(Beginning of Data for processing)

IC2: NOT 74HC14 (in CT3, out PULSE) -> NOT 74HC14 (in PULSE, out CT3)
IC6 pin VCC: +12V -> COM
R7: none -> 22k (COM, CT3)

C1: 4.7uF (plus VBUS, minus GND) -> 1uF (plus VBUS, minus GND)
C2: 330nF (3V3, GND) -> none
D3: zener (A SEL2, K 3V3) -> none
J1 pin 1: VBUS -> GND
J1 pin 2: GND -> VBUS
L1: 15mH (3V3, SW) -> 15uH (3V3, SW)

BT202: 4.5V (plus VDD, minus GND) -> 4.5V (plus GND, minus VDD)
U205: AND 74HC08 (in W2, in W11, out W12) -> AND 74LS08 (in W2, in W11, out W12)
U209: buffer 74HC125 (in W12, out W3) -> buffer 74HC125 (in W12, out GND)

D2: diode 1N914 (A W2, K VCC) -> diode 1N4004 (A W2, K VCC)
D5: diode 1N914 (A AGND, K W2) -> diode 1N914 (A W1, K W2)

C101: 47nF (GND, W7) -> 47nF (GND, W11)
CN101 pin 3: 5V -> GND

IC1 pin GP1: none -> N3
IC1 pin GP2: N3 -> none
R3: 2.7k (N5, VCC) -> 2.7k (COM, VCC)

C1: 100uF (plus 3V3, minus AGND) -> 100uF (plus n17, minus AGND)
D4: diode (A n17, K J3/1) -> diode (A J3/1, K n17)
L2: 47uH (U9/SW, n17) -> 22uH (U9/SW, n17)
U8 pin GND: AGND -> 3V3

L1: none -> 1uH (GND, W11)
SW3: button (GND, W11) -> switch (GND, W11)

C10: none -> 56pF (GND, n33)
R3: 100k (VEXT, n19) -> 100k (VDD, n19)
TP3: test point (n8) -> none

(End of Data for processing)

Task objective |
Everything from the line with "R3: 100k (VEXT, n19) -> 100k (VDD, n19)" to the last line of the entries is to be written out exactly; omit all earlier lines.

Answer section |
R3: 100k (VEXT, n19) -> 100k (VDD, n19)
TP3: test point (n8) -> none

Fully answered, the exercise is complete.